→ **Input data**:
[Start of section]

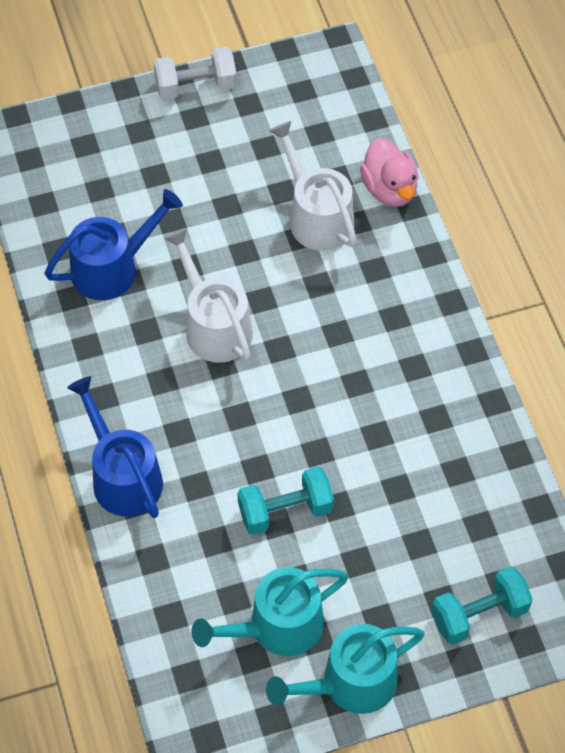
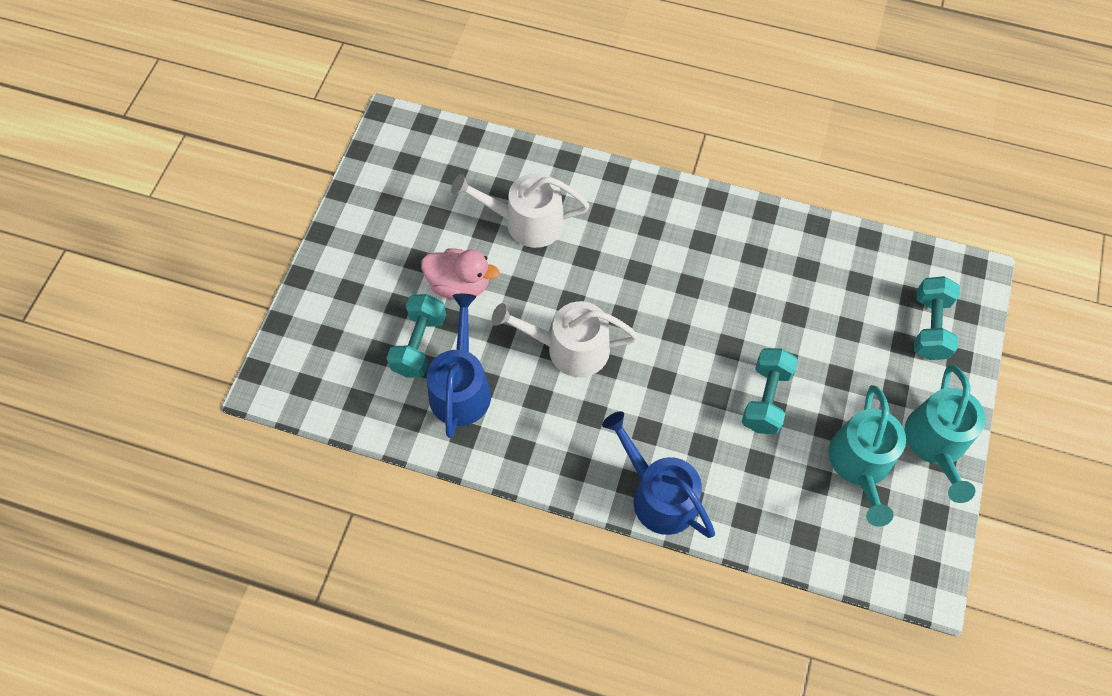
camera: 55 degrees left, 5 degrees up
(123, 476) = (658, 495): blue watering can -> blue watering can turned 45 degrees clockwise
(129, 213) = (419, 344): none -> turquoise dumbbell
(196, 87) = (341, 228): white dumbbell -> none
(389, 189) = (540, 163): pink duck -> pink duck (459, 284)

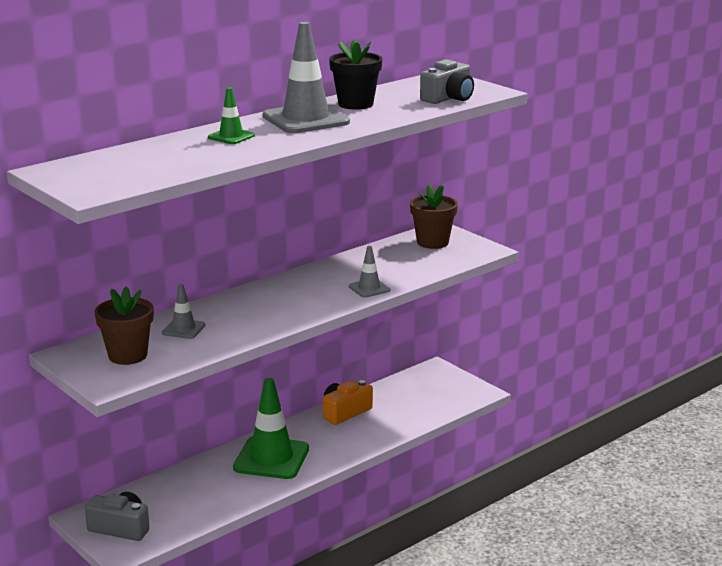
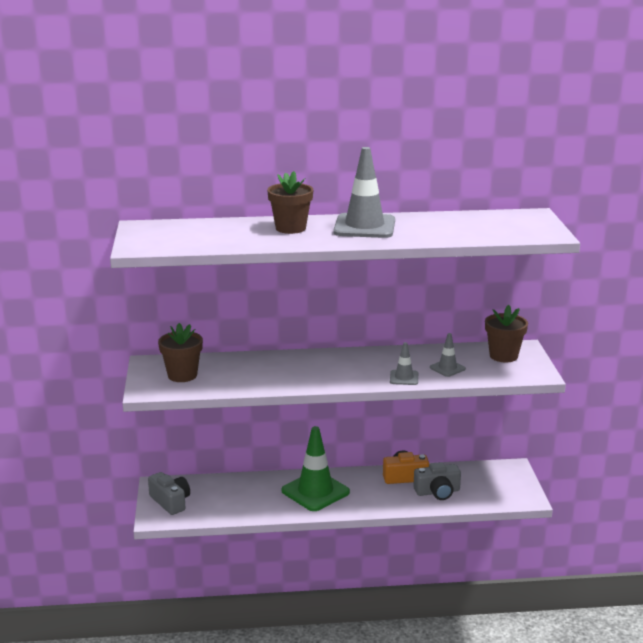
camera: 35 degrees right, 0 degrees up
(183, 329) = (239, 368): grey traffic cone -> grey traffic cone (447, 368)
(231, 137) = (290, 228): green traffic cone -> brown flower pot
(355, 104) = (423, 222): black flower pot -> none
(448, 98) = (504, 233): grey camera -> grey camera (437, 492)

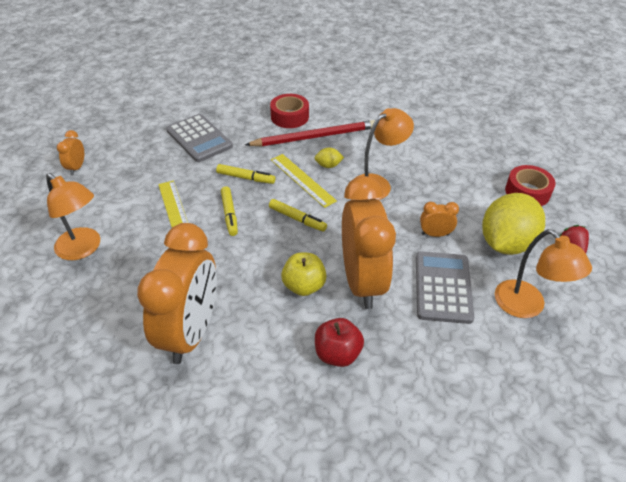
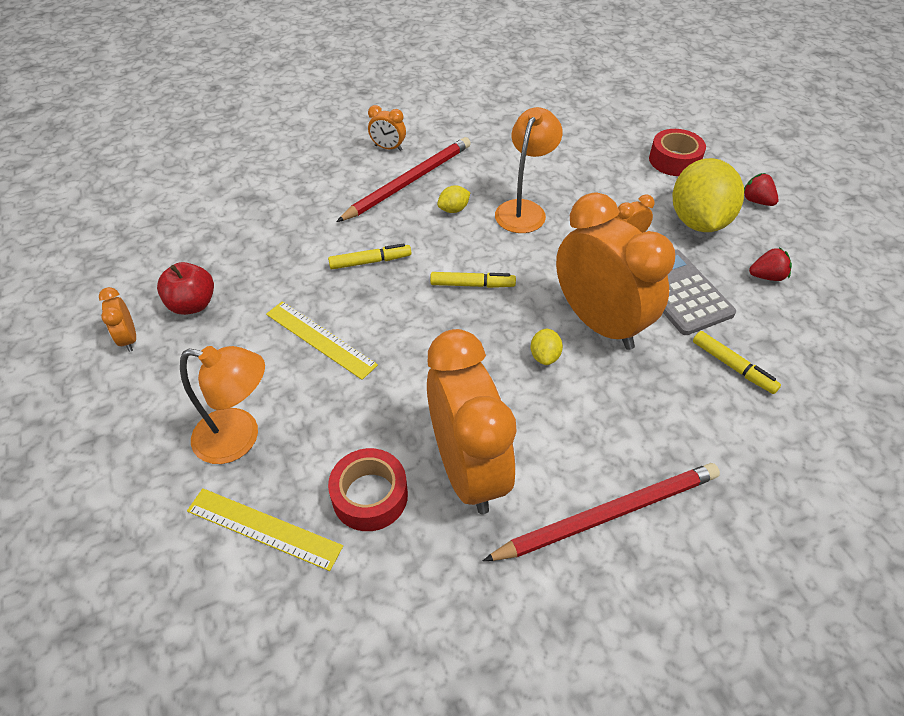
camera: 30 degrees left, 5 degrees up
(199, 138) = (267, 236): grey calculator -> none
(229, 214) = (389, 313): yellow marker -> yellow marker (733, 366)
(253, 408) = (608, 514): none -> red pencil
(289, 117) = (358, 168): red tape -> red tape (370, 496)
(302, 180) = (439, 237): yellow ruler -> yellow ruler (264, 528)
(304, 286) = (544, 356): yellow apple -> yellow lemon
(320, 110) = (388, 148): none -> orange clock
(337, 354) = (640, 411): red apple -> red apple (193, 304)
(527, 306) = (766, 276): orange lamp -> red strawberry

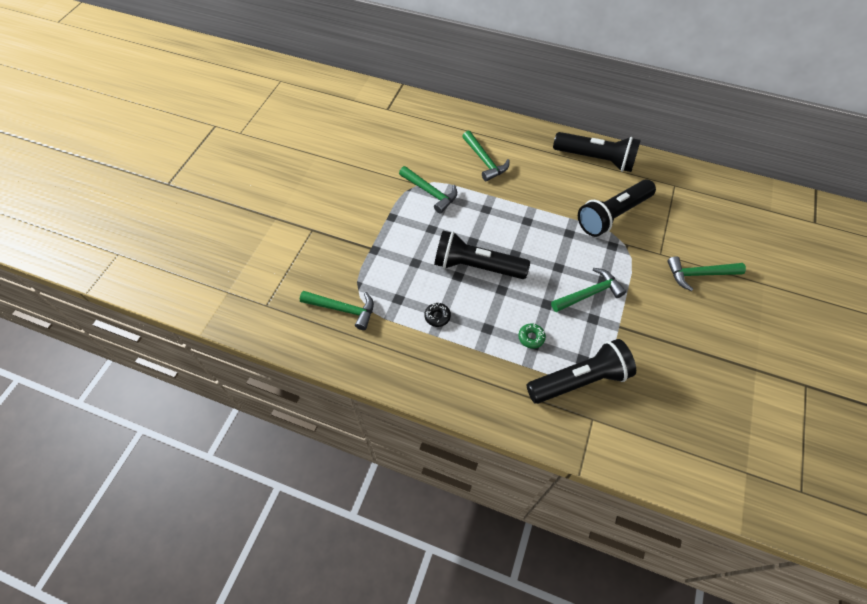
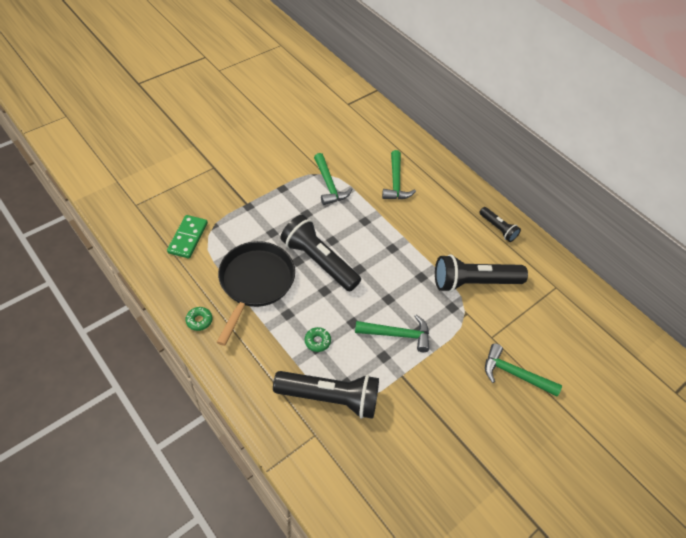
camera: 25 degrees right, 5 degrees down
(343, 309) = (188, 238): green hammer -> green domino
(416, 379) = (199, 320): none -> green donut
(437, 316) = (255, 283): black donut -> black pan
(595, 159) = (498, 228): black flashlight -> black flashlight, size x0.53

[End of section]

→ **Task**: Nothing should appear in the answer except the lines from the first line of the data through the line holding "(196, 87) = (341, 228): white", exactly as written, with pictures left out.

→ **Problem solution**:
camera: 55 degrees left, 5 degrees up
(123, 476) = (658, 495): blue watering can -> blue watering can turned 45 degrees clockwise
(129, 213) = (419, 344): none -> turquoise dumbbell
(196, 87) = (341, 228): white dumbbell -> none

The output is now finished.